» Task goal
Check every line of the entries below for the word "blue", and copy the ones that have it.

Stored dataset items

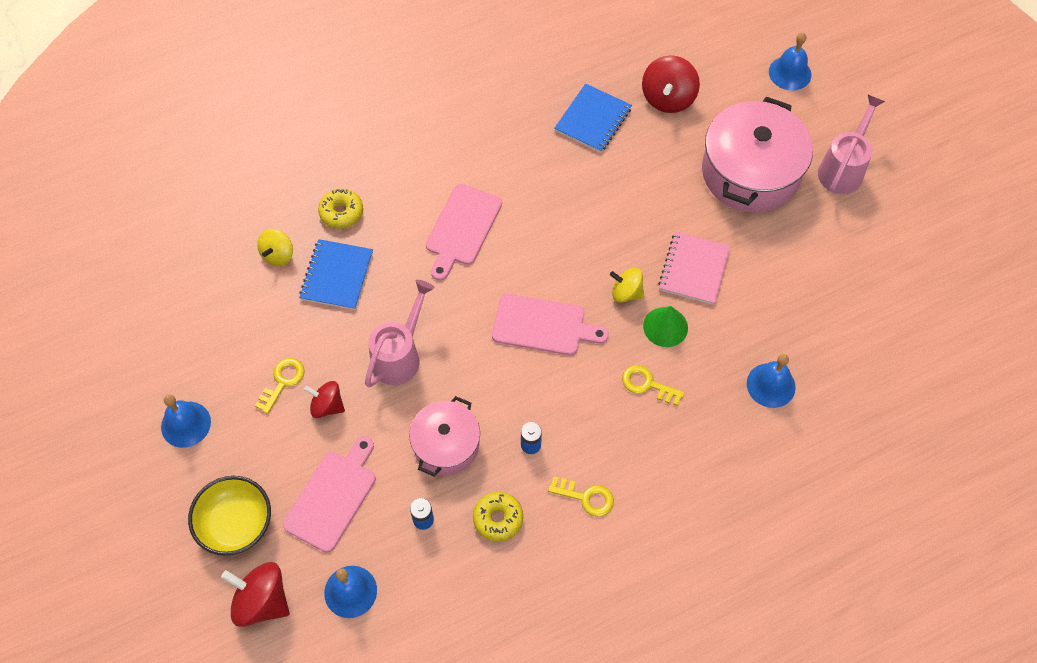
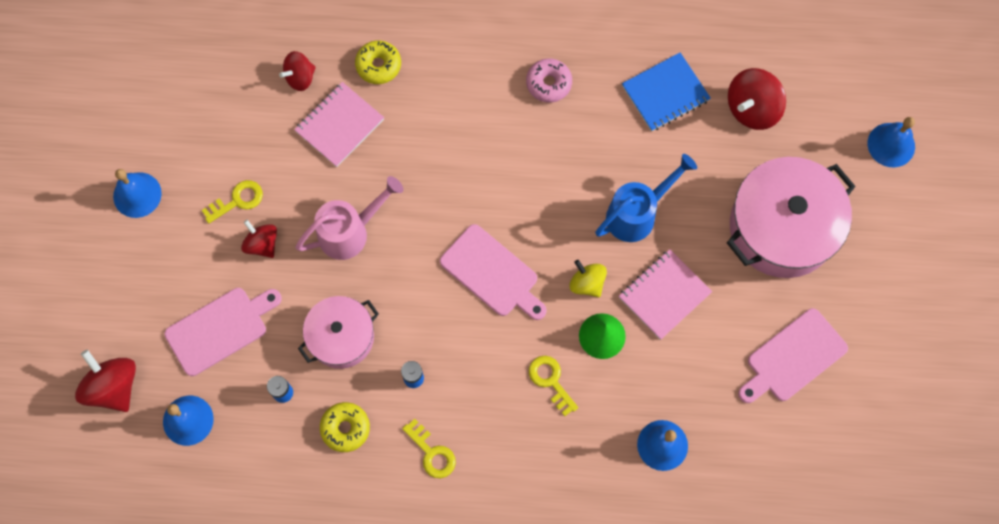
camera: 30 degrees right, 10 degrees up
(236, 523) = (129, 307): yellow bowl -> none
(278, 255) = (300, 77): yellow spinning top -> red spinning top
(336, 276) = (339, 125): blue notebook -> pink notebook
(462, 228) = (476, 139): pink cutting board -> pink cutting board (793, 358)
(494, 157) = (548, 83): none -> pink donut
(630, 220) = (636, 214): none -> blue watering can
(843, 169) = (875, 273): pink watering can -> none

» Final answer
(336, 276) = (339, 125): blue notebook -> pink notebook
(630, 220) = (636, 214): none -> blue watering can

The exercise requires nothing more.